Aim of the task — What you return should match the material below line for line, except that no image appears in it.

Working data —
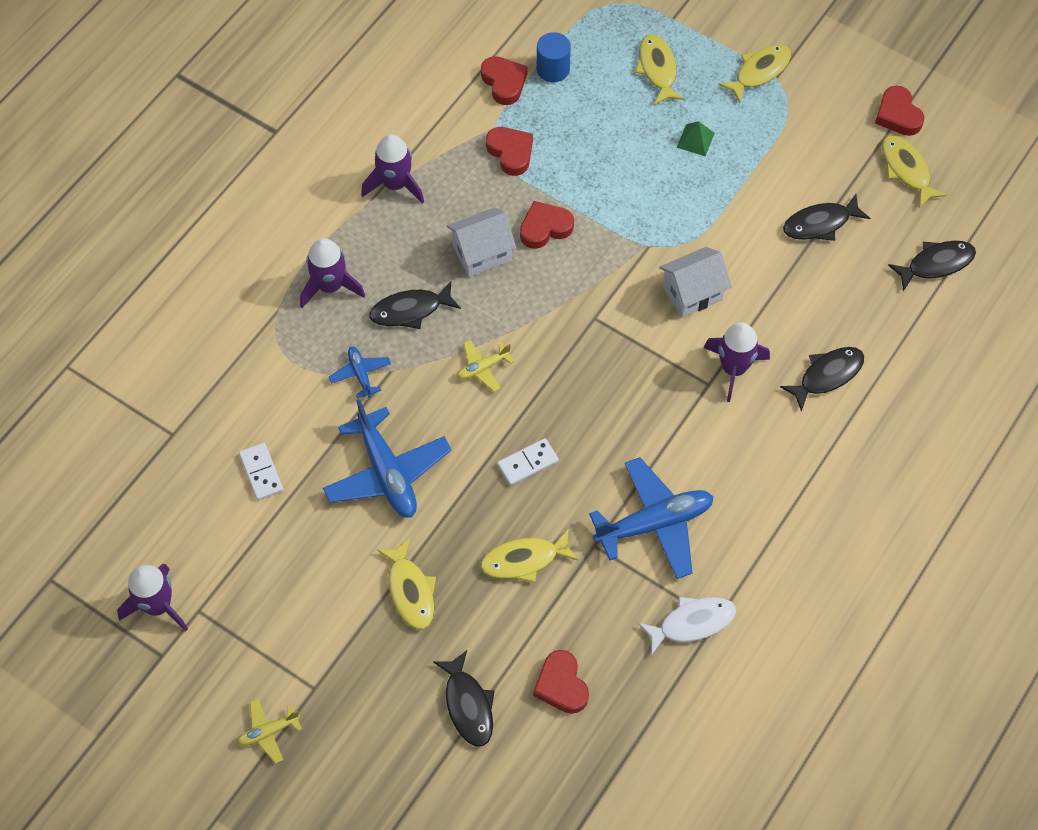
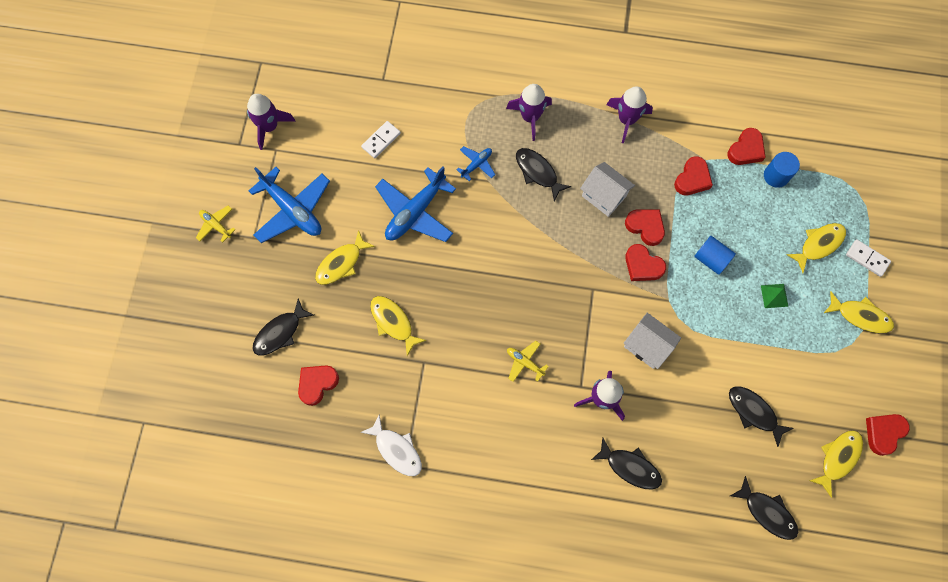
camera: 65 degrees right, 10 degrees up
(483, 368) = (518, 235): yellow plane -> yellow plane (525, 362)
(527, 463) = (463, 294): white domino -> white domino (867, 258)
(592, 253) = (642, 265): none -> red heart
(620, 180) = (711, 259): none -> blue cylinder
(654, 523) = (457, 394): blue plane -> blue plane (292, 210)

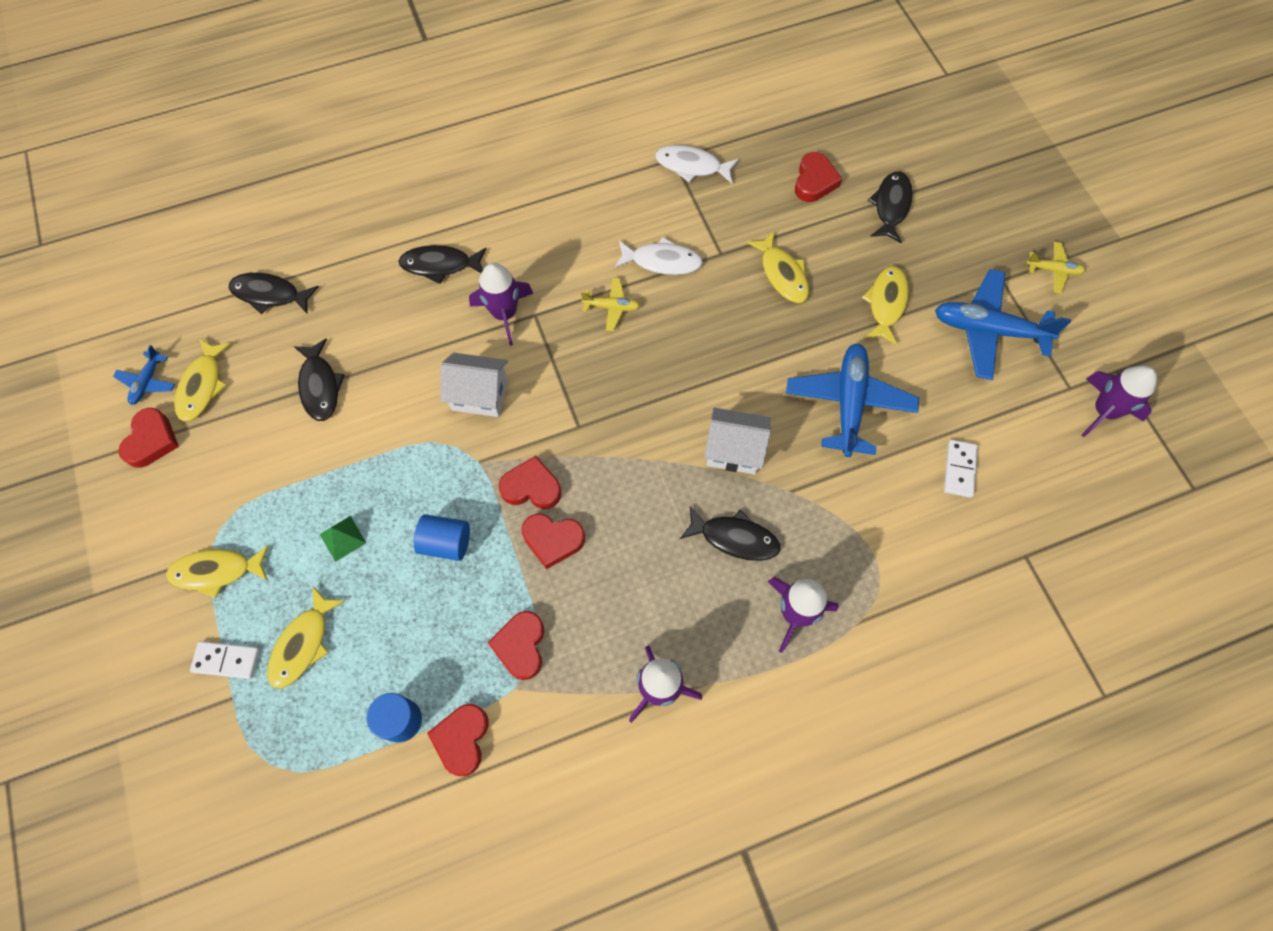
camera: 150 degrees right, 5 degrees down
(393, 322) = (782, 274): yellow fish -> yellow fish turned 45 degrees clockwise
(469, 379) = (662, 261): none -> white fish
(476, 164) = (819, 504): blue plane -> blue plane (148, 382)
(604, 196) = (629, 553): white house -> white house (734, 451)
(754, 412) = (320, 386): black fish -> black fish turned 60 degrees clockwise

Solved exercise —
camera: 65 degrees right, 10 degrees up
(483, 368) = (518, 235): yellow plane -> yellow plane (525, 362)
(527, 463) = (463, 294): white domino -> white domino (867, 258)
(592, 253) = (642, 265): none -> red heart
(620, 180) = (711, 259): none -> blue cylinder
(654, 523) = (457, 394): blue plane -> blue plane (292, 210)

camera: 150 degrees right, 5 degrees down
(393, 322) = (782, 274): yellow fish -> yellow fish turned 45 degrees clockwise
(469, 379) = (662, 261): none -> white fish
(476, 164) = (819, 504): blue plane -> blue plane (148, 382)
(604, 196) = (629, 553): white house -> white house (734, 451)
(754, 412) = (320, 386): black fish -> black fish turned 60 degrees clockwise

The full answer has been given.